Scan the records below for the line with "C8: 10nF (GND, VO) -> 47nF (GND, VO)" and the line with "JP1 pin 1: GND -> VA", and retype that range exactly, both ends included, pictures excepted.

Content revision data
++++++

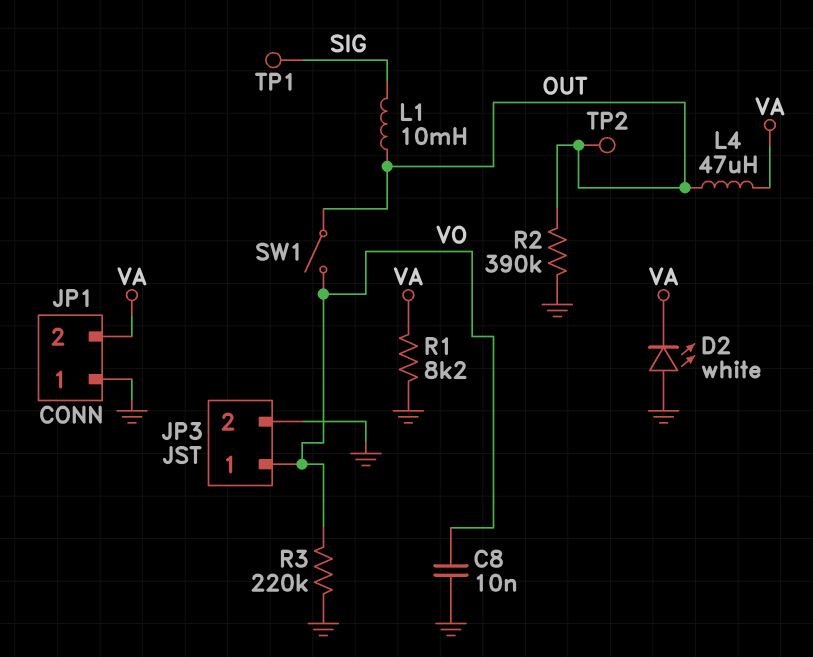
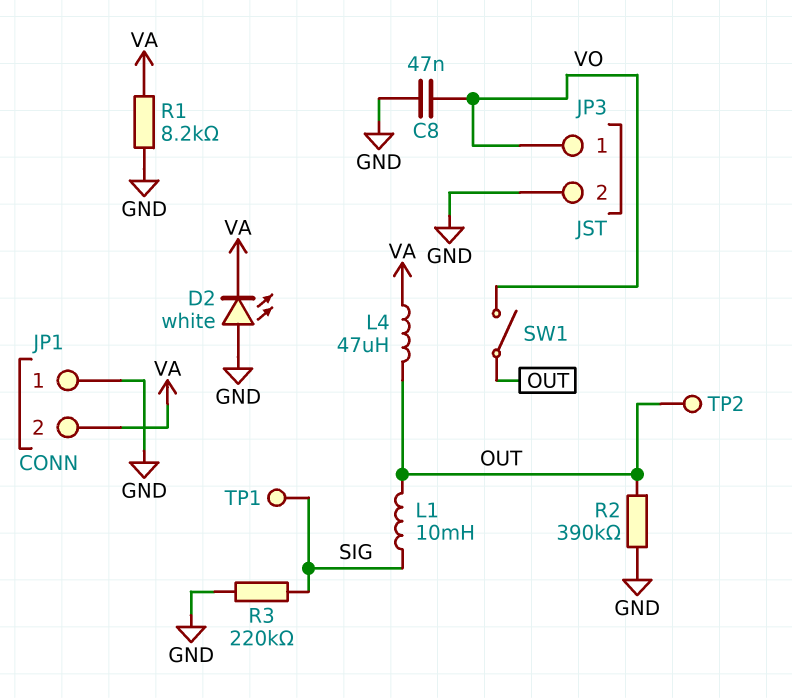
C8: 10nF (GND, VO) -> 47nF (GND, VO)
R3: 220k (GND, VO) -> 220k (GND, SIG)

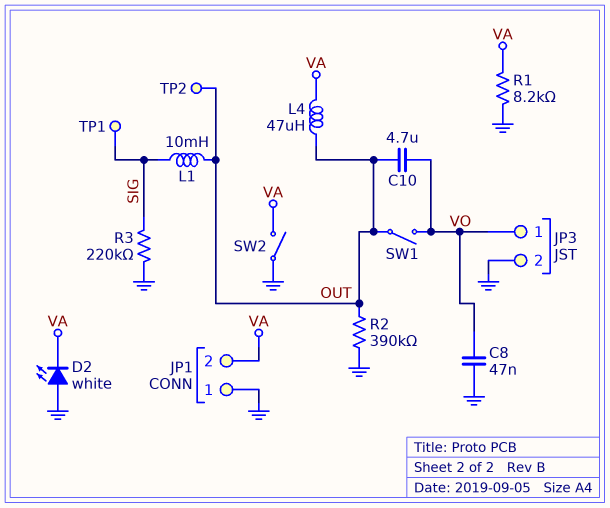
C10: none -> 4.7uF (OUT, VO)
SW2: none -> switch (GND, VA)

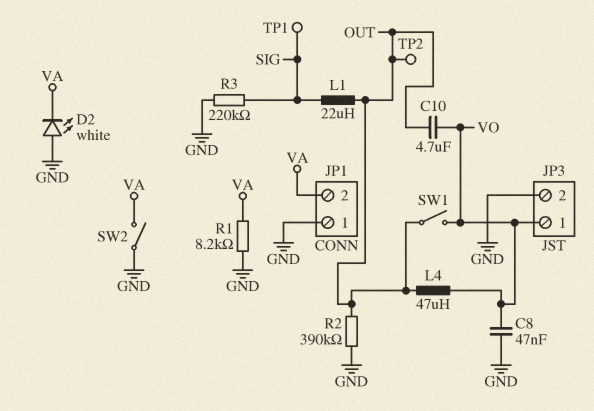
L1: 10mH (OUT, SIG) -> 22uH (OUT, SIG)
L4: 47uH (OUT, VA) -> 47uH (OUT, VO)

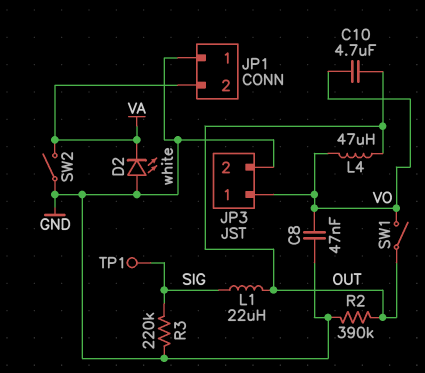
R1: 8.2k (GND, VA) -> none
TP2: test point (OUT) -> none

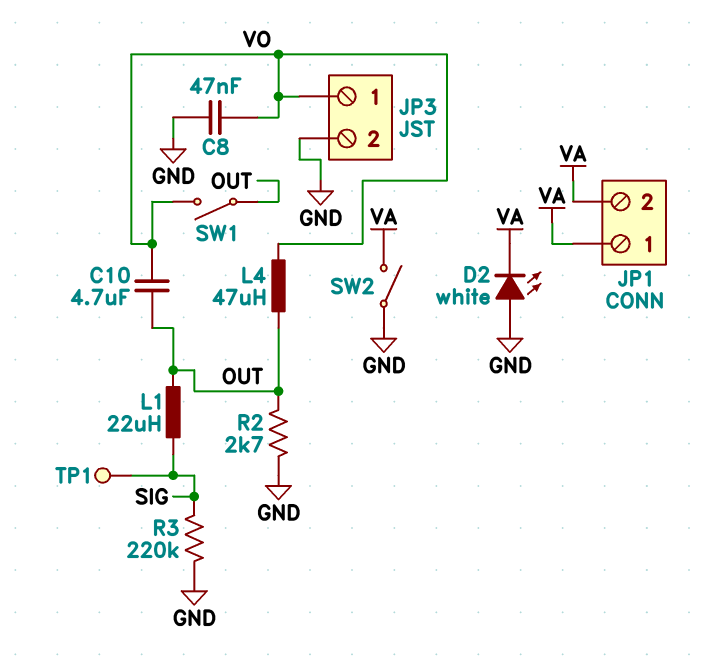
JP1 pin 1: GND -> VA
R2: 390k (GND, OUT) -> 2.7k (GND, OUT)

++++++

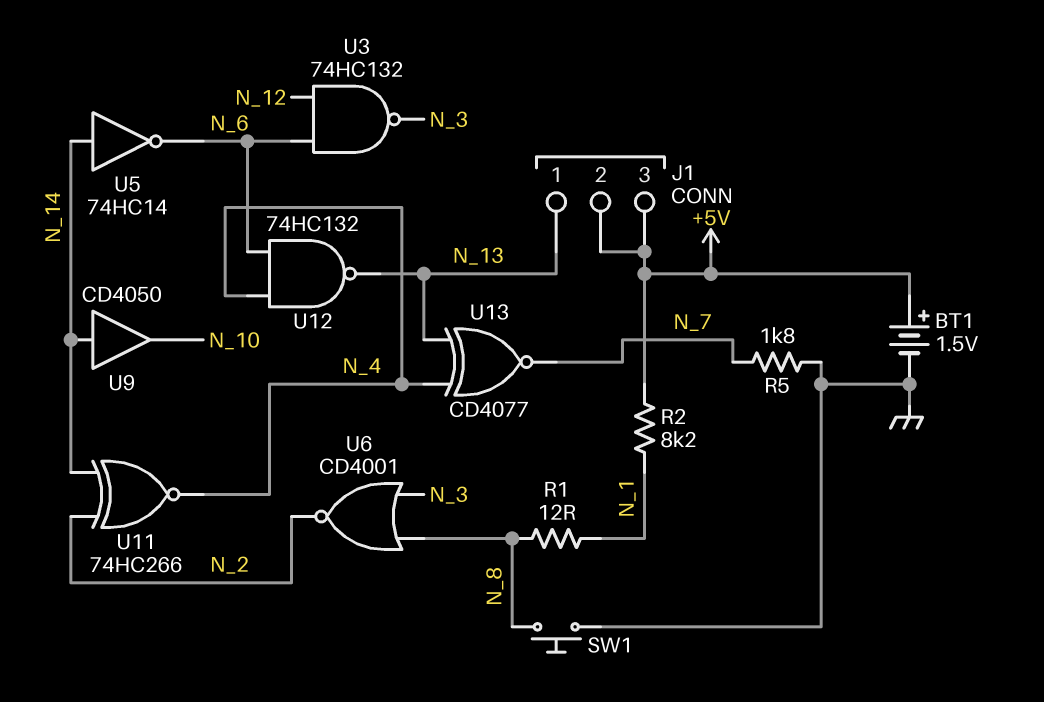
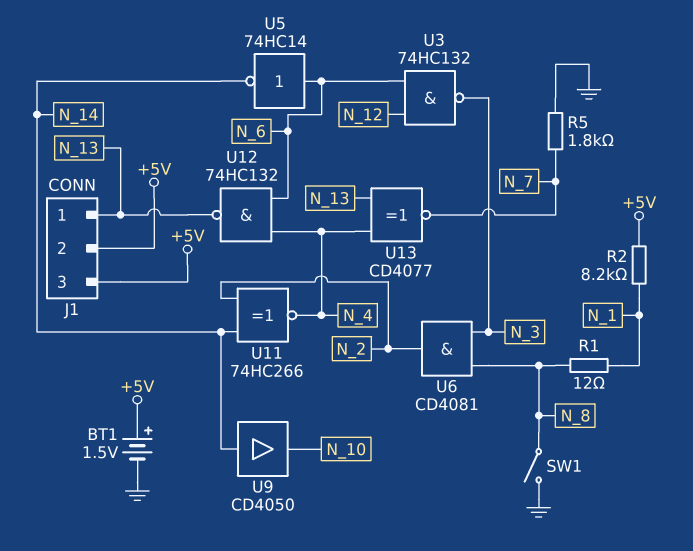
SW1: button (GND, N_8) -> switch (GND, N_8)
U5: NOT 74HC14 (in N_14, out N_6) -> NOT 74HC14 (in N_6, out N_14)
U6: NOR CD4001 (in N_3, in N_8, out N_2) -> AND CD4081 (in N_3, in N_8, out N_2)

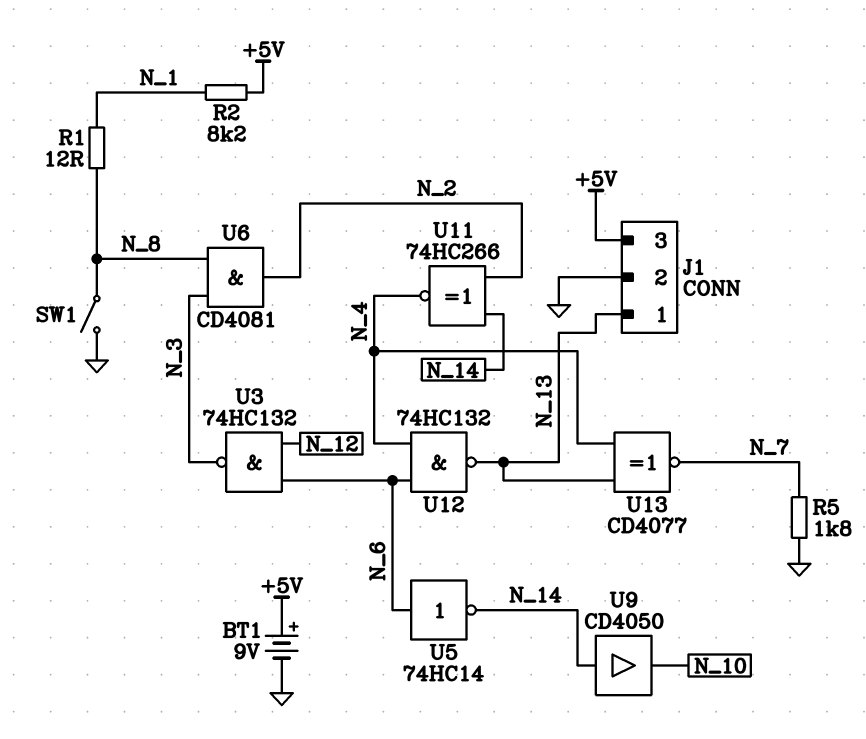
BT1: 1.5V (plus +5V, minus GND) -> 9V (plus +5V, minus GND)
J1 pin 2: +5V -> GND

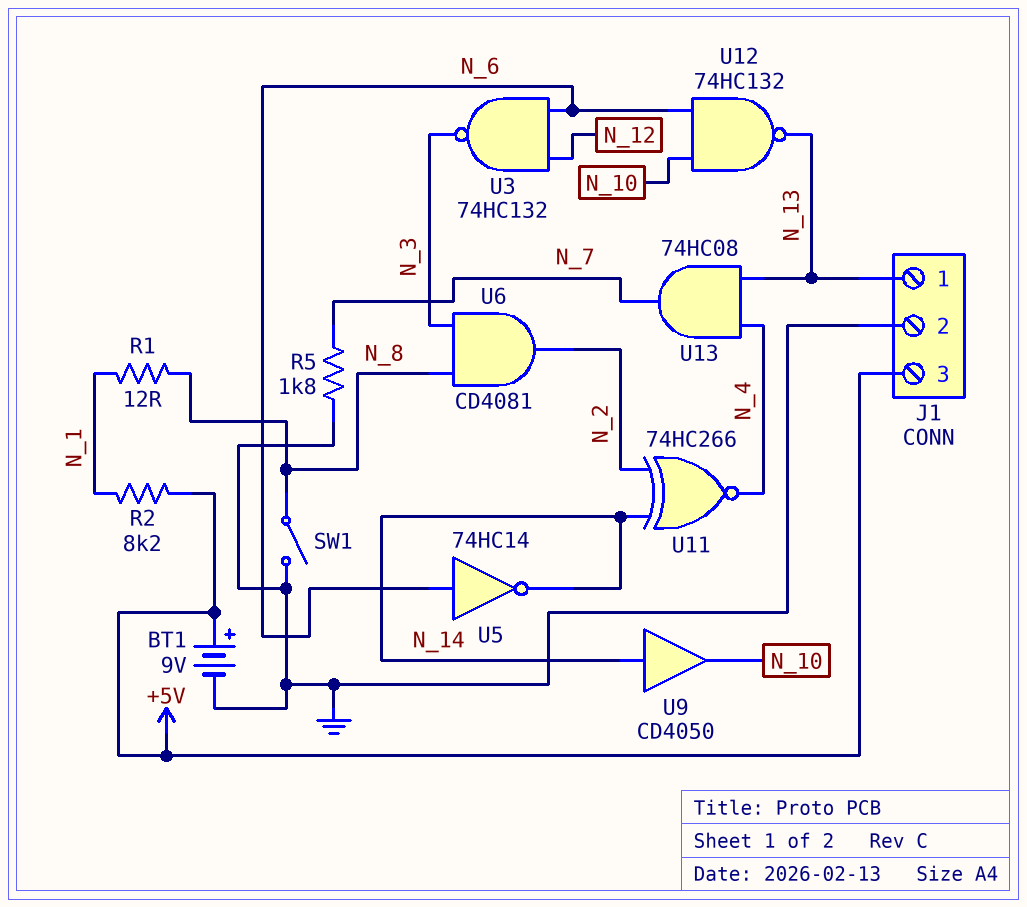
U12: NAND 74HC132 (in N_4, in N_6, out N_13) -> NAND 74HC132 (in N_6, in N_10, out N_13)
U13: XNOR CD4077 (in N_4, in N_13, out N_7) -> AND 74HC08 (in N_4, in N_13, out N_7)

++++++

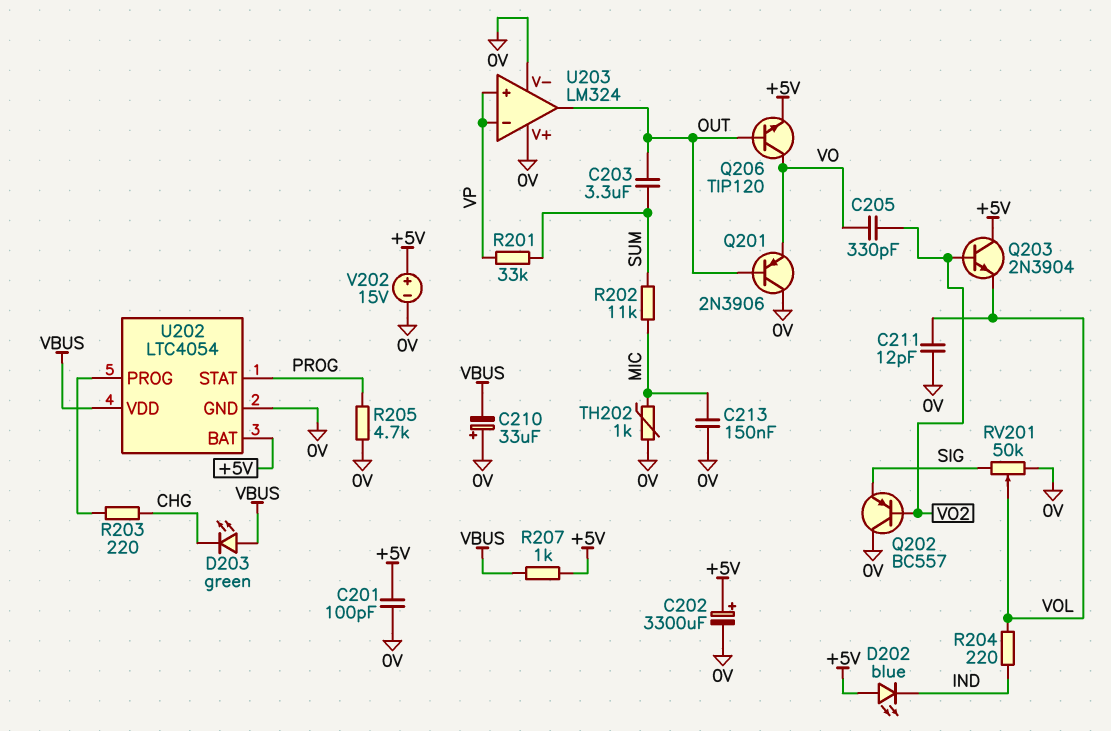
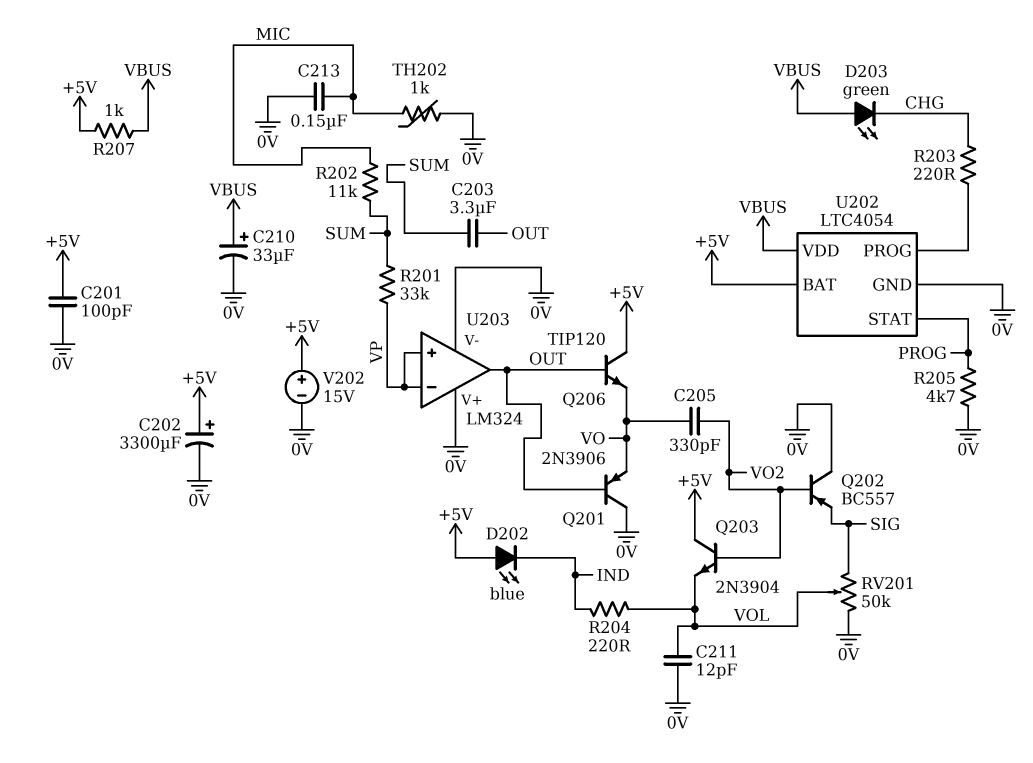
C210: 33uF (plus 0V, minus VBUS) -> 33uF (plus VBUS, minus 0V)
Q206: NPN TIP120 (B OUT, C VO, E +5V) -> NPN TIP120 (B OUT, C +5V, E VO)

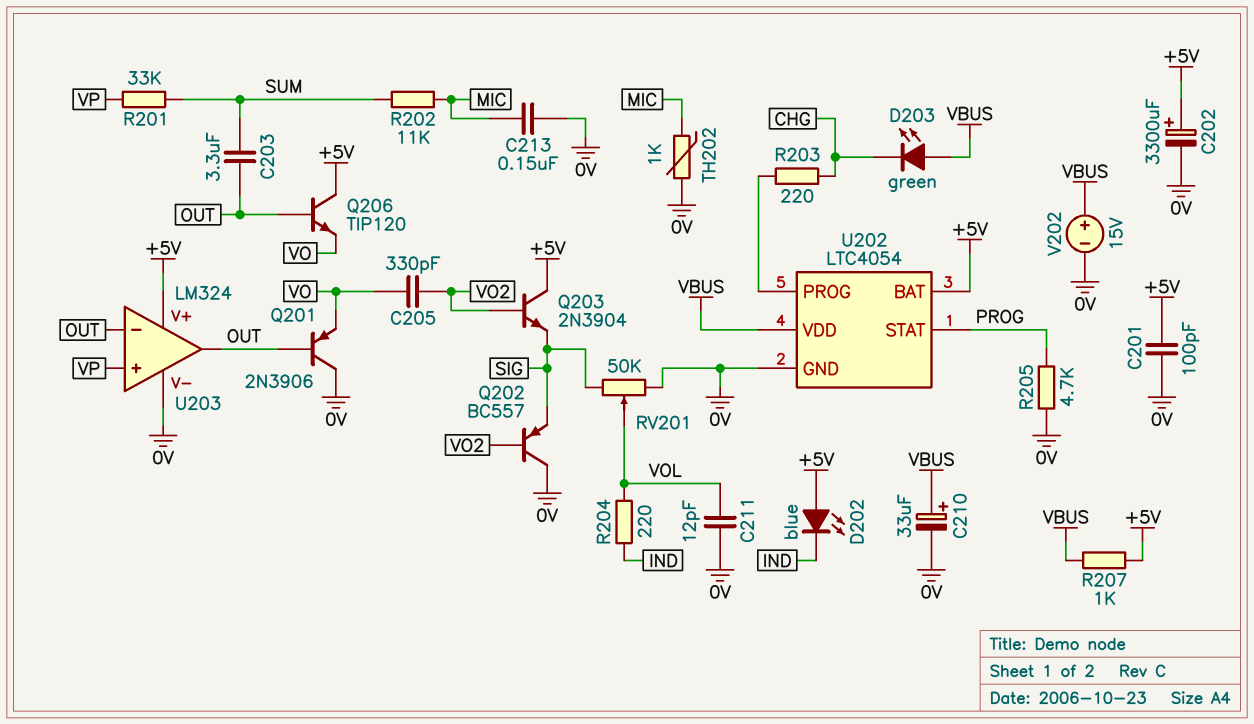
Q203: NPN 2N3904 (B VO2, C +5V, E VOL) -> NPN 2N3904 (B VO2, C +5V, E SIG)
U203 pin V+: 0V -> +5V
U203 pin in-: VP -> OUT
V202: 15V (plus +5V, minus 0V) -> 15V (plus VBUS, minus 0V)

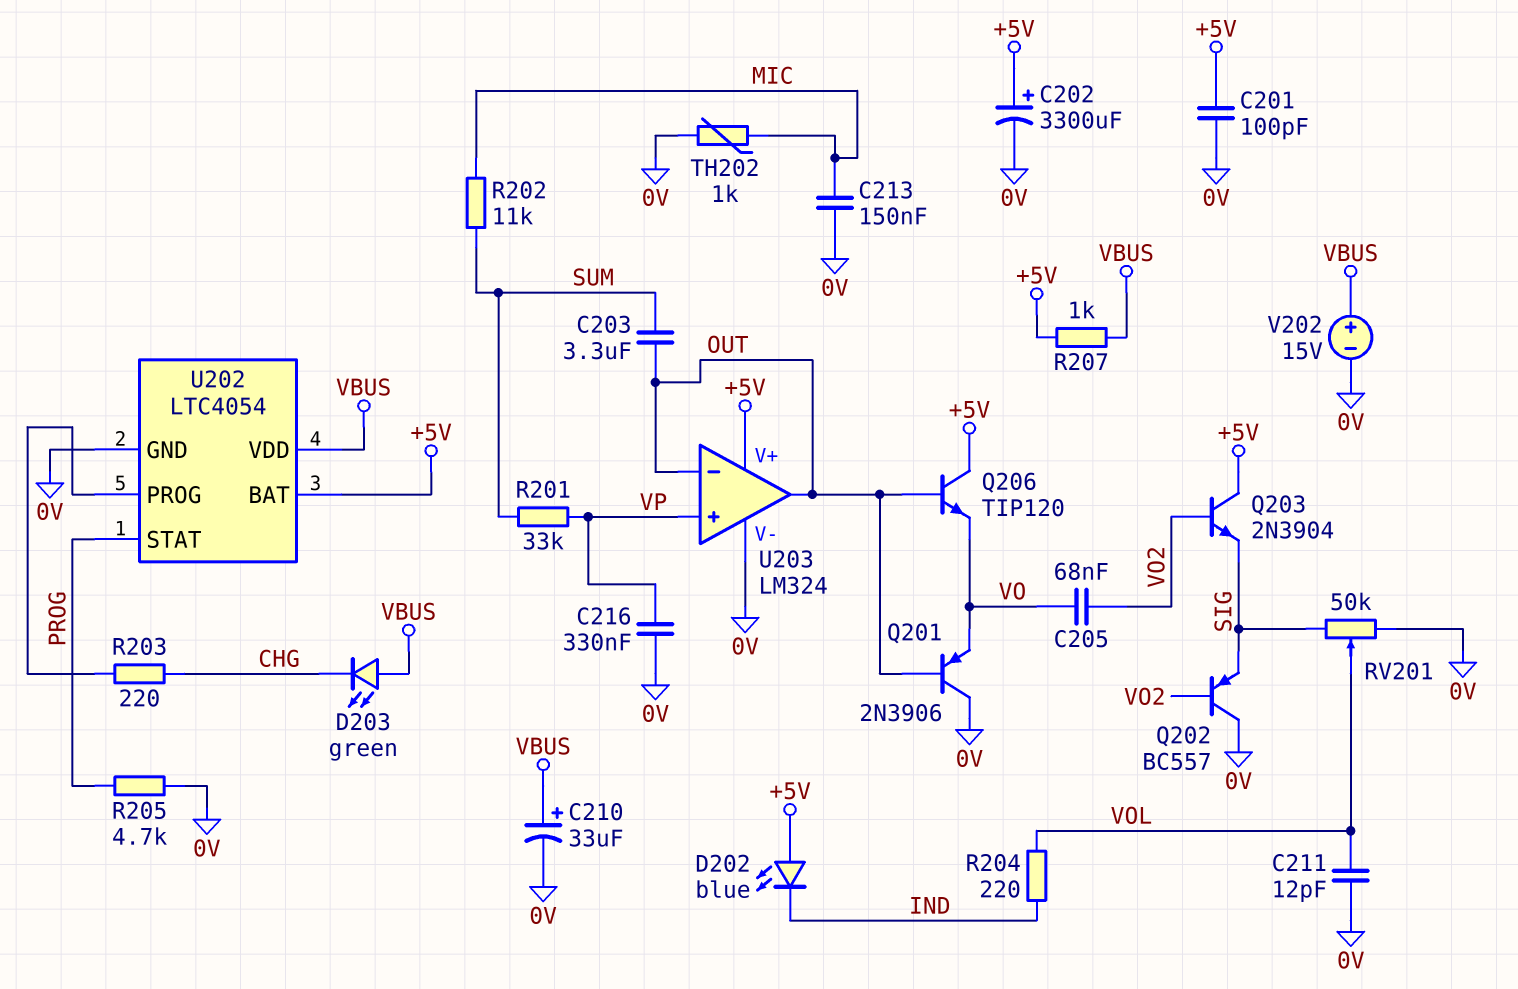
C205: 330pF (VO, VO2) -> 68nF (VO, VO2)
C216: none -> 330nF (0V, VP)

++++++

- **Response**:
C8: 10nF (GND, VO) -> 47nF (GND, VO)
R3: 220k (GND, VO) -> 220k (GND, SIG)

C10: none -> 4.7uF (OUT, VO)
SW2: none -> switch (GND, VA)

L1: 10mH (OUT, SIG) -> 22uH (OUT, SIG)
L4: 47uH (OUT, VA) -> 47uH (OUT, VO)

R1: 8.2k (GND, VA) -> none
TP2: test point (OUT) -> none

JP1 pin 1: GND -> VA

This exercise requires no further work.